◆ **What the task asks**: The lines to extract run from the start of the records through the line with "U4: NAND CD4011", both ends included; drop the pictures.

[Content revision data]
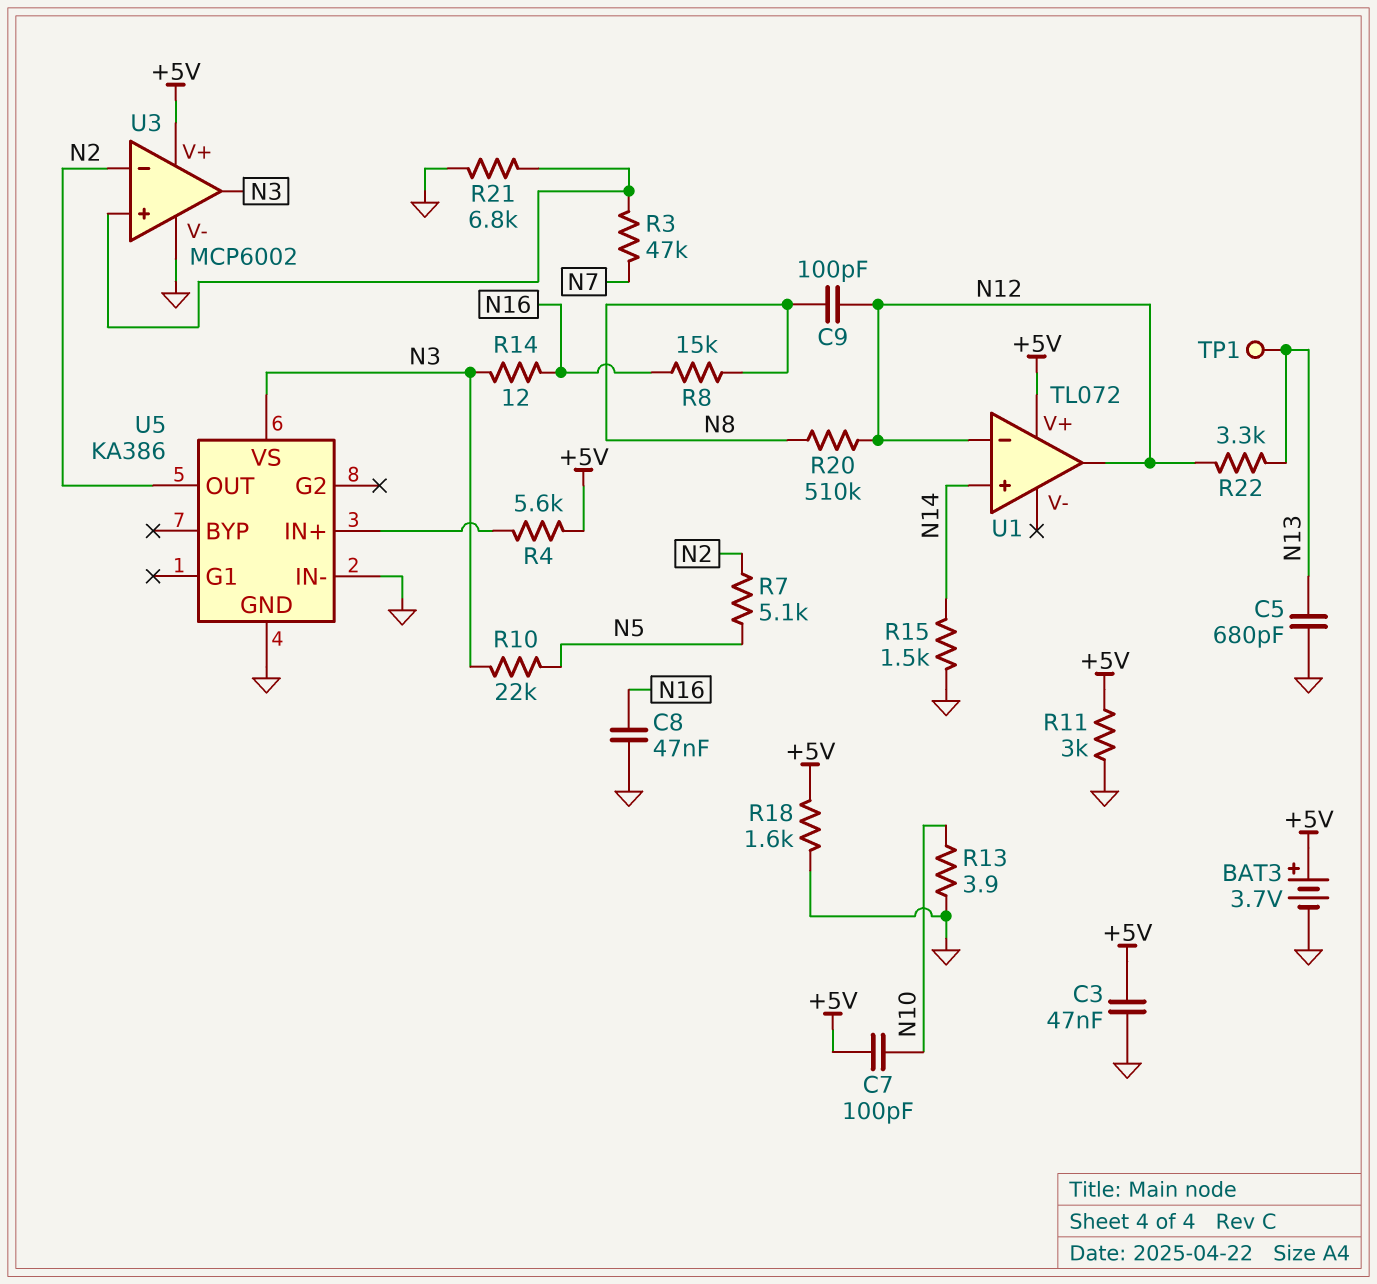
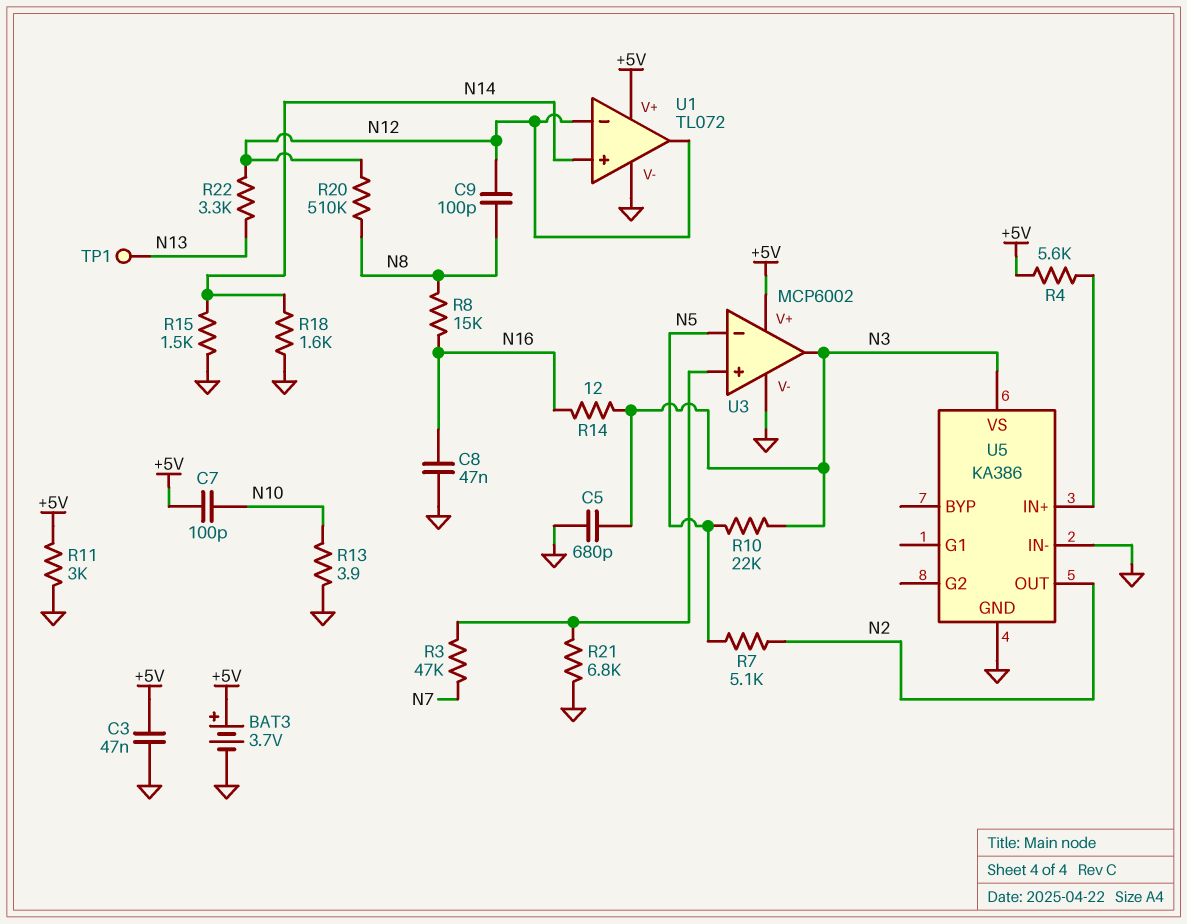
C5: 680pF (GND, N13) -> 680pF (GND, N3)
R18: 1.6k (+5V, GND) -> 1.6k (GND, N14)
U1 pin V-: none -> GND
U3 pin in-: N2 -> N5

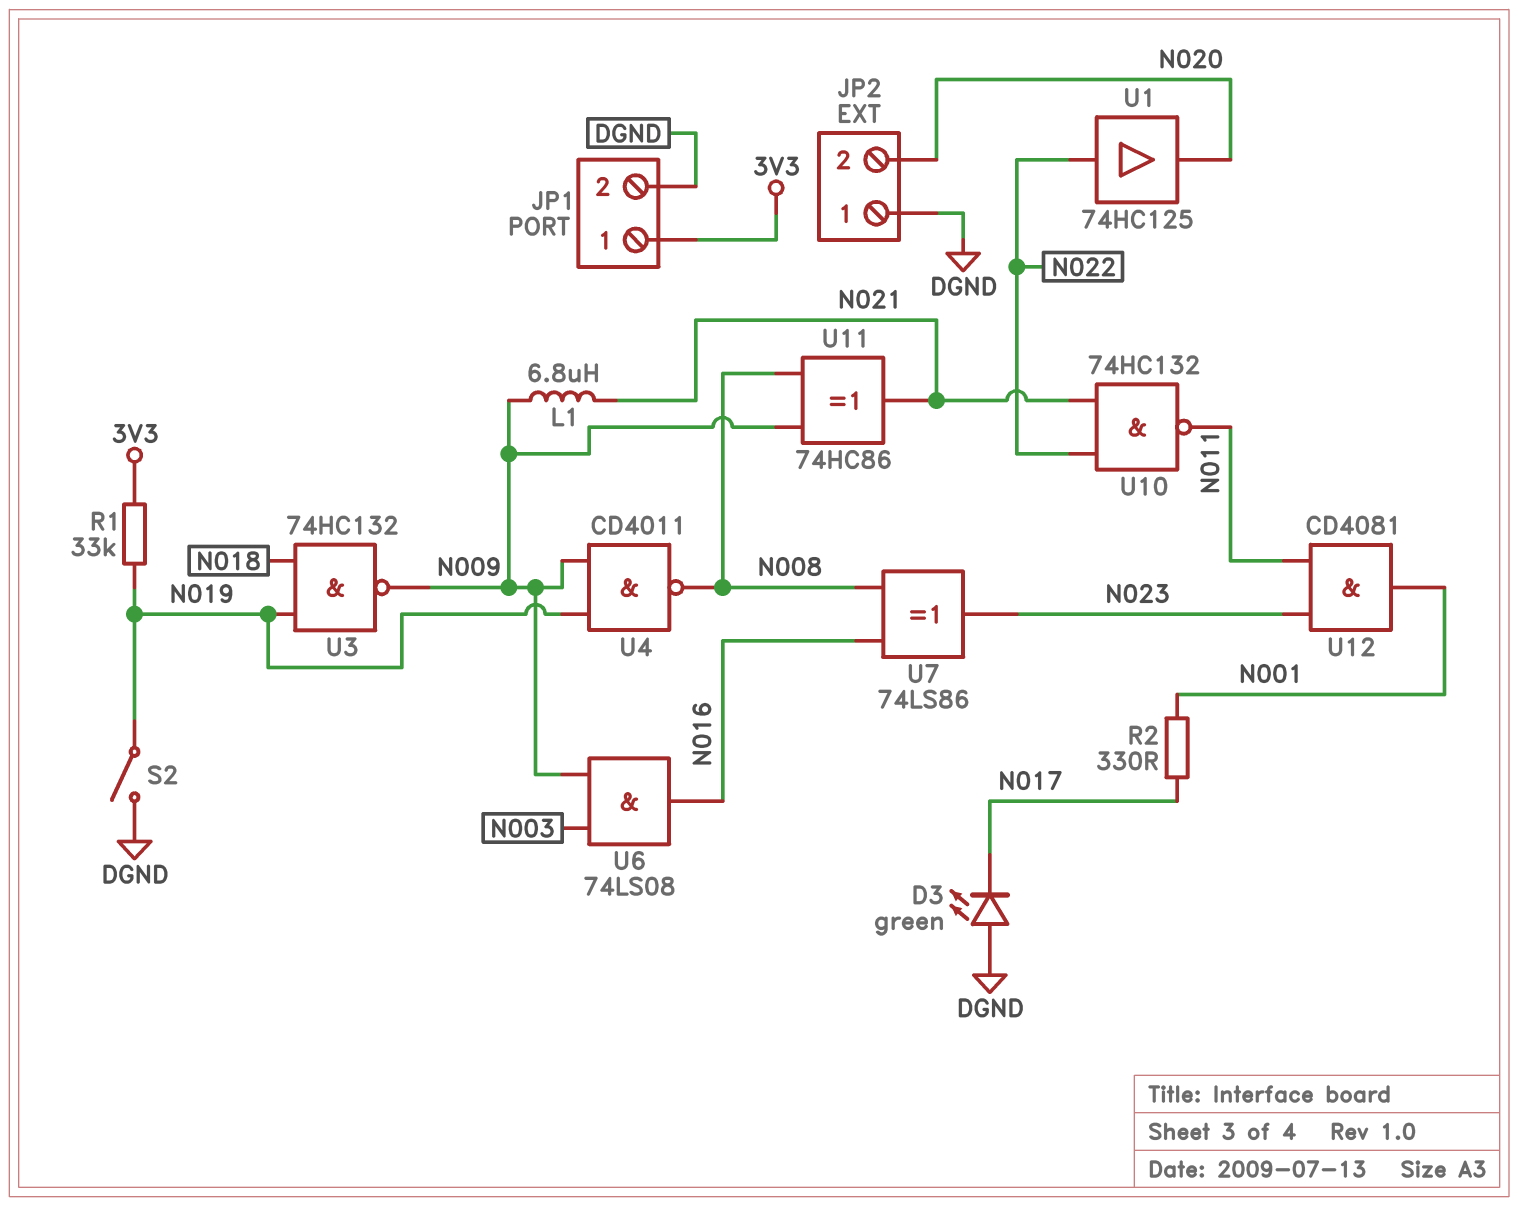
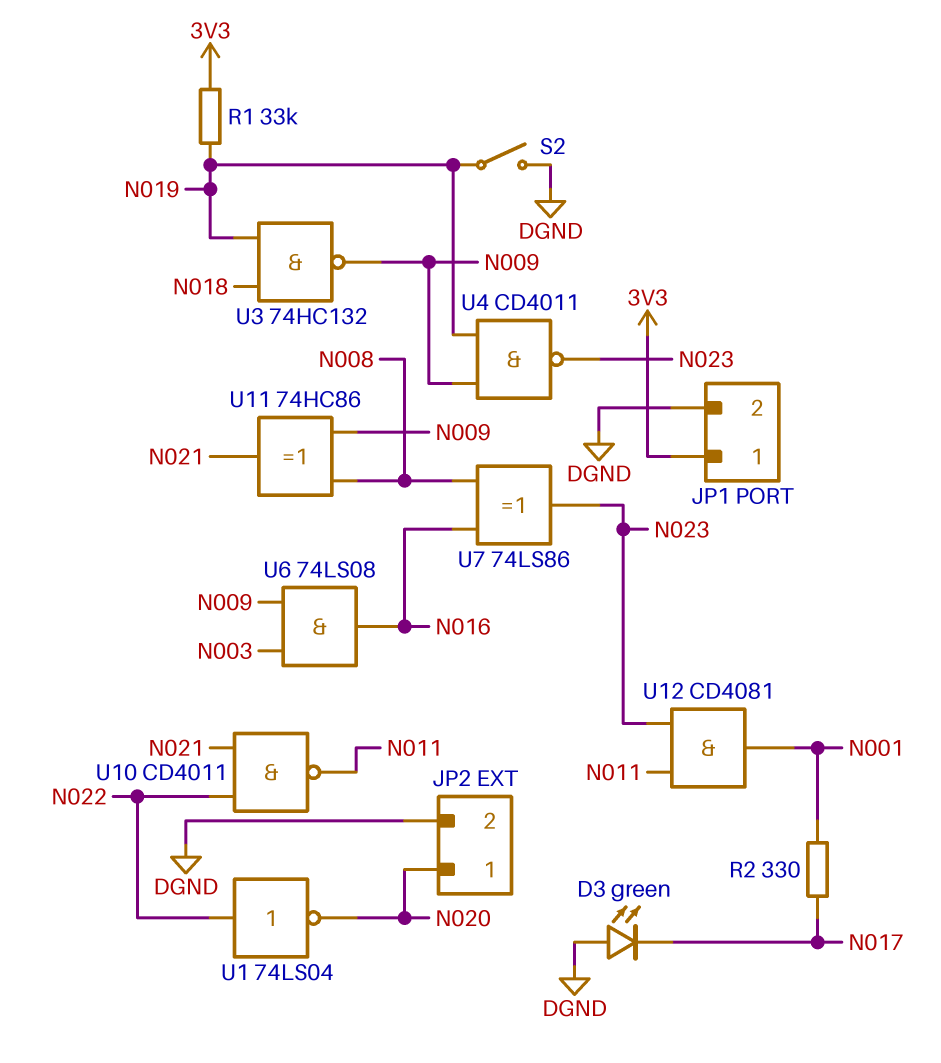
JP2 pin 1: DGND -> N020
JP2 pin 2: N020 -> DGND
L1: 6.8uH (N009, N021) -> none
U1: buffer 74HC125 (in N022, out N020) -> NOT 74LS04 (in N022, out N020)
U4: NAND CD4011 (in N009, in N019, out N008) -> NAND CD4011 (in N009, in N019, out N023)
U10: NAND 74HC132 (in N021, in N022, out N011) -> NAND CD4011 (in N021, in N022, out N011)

◆ **Output**:
C5: 680pF (GND, N13) -> 680pF (GND, N3)
R18: 1.6k (+5V, GND) -> 1.6k (GND, N14)
U1 pin V-: none -> GND
U3 pin in-: N2 -> N5

JP2 pin 1: DGND -> N020
JP2 pin 2: N020 -> DGND
L1: 6.8uH (N009, N021) -> none
U1: buffer 74HC125 (in N022, out N020) -> NOT 74LS04 (in N022, out N020)
U4: NAND CD4011 (in N009, in N019, out N008) -> NAND CD4011 (in N009, in N019, out N023)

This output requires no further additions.